_TASK STATEMENT_
Copy word for word, please, the lines of the entries below running from the one containing "camera: 115 degrees right, 25 degrees up" to the one containing "(399, 230) = (744, 363): none -> purple nut", both ends included.

_RECORDS SHOWN_
>>>>>
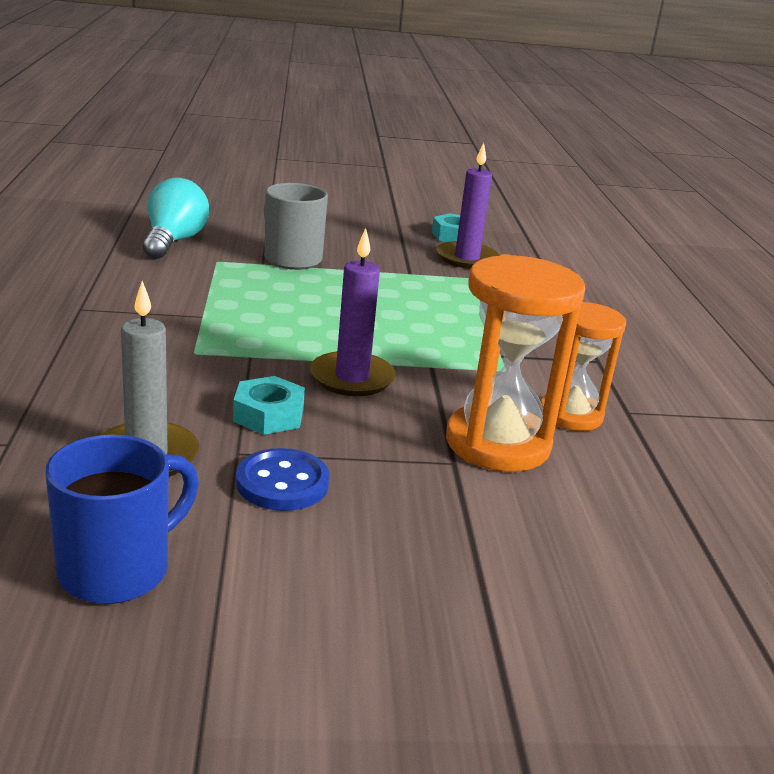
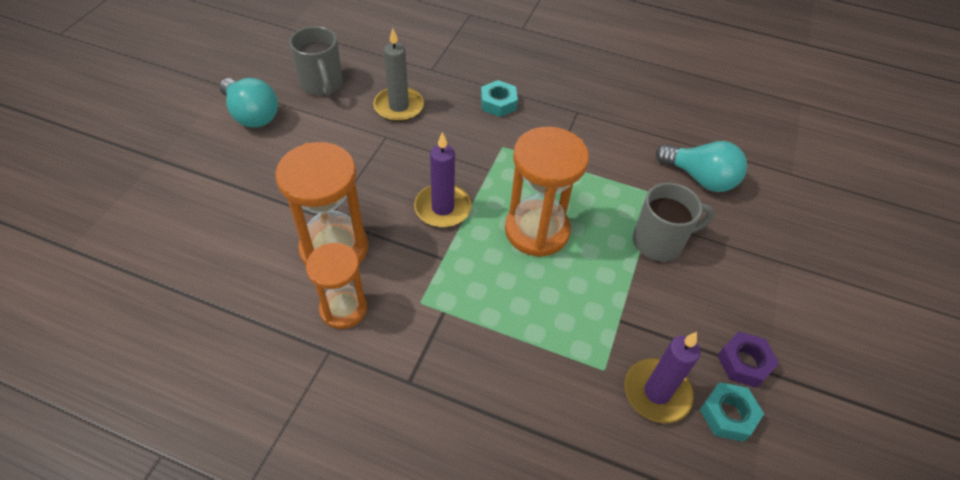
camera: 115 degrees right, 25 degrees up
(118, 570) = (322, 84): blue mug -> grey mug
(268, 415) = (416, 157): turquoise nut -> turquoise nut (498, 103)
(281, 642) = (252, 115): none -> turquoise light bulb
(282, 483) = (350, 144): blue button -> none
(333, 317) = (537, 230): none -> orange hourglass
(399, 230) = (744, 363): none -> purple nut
<<<<<
>>>>>
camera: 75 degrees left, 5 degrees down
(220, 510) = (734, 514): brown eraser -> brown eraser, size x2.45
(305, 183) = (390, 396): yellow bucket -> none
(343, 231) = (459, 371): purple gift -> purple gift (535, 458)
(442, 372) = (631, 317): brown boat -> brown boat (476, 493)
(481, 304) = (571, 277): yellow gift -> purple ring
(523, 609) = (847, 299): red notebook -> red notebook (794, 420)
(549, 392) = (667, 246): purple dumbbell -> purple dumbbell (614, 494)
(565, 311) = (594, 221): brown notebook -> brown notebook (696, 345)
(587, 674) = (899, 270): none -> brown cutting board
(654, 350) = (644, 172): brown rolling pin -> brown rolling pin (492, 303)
<<<<<
>>>>>
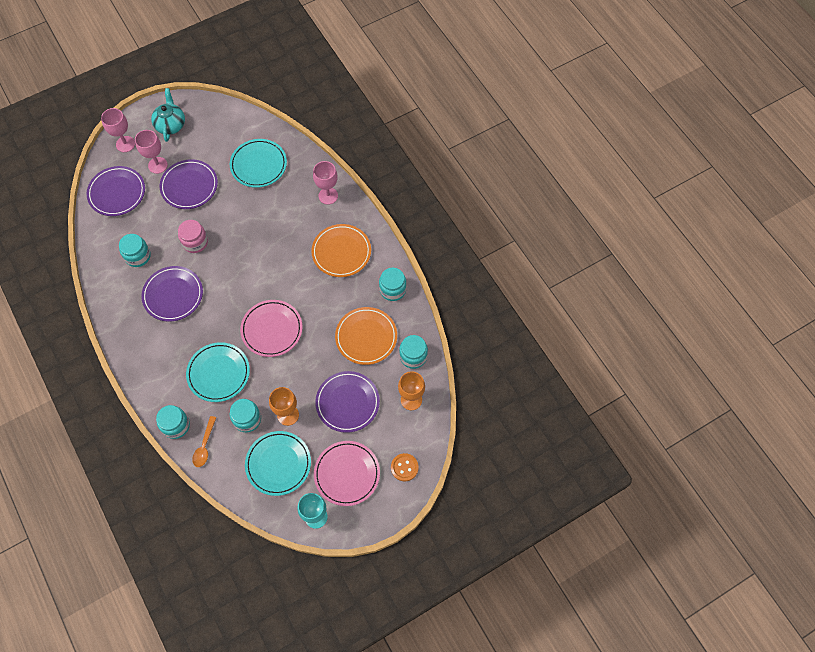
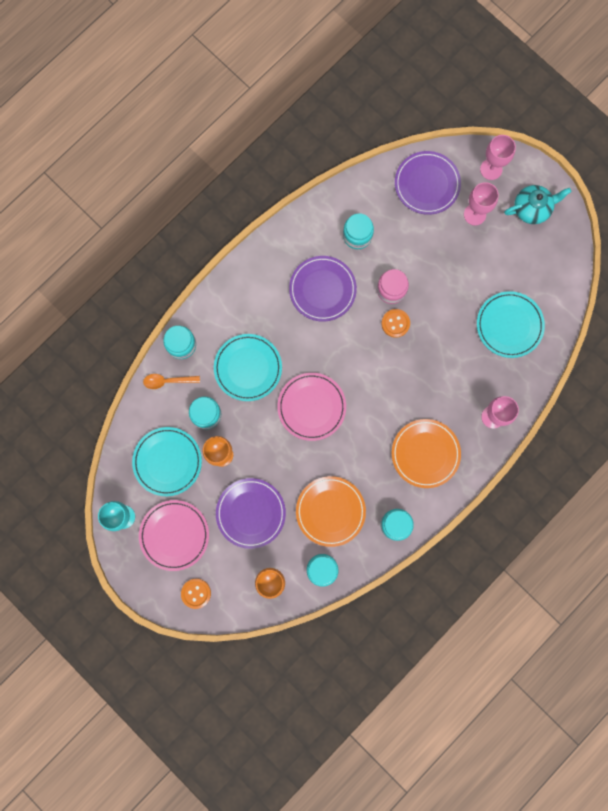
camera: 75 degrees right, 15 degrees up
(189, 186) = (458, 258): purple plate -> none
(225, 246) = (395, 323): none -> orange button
<<<<<
_YOUR RESPONSE_
camera: 115 degrees right, 25 degrees up
(118, 570) = (322, 84): blue mug -> grey mug
(268, 415) = (416, 157): turquoise nut -> turquoise nut (498, 103)
(281, 642) = (252, 115): none -> turquoise light bulb
(282, 483) = (350, 144): blue button -> none
(333, 317) = (537, 230): none -> orange hourglass
(399, 230) = (744, 363): none -> purple nut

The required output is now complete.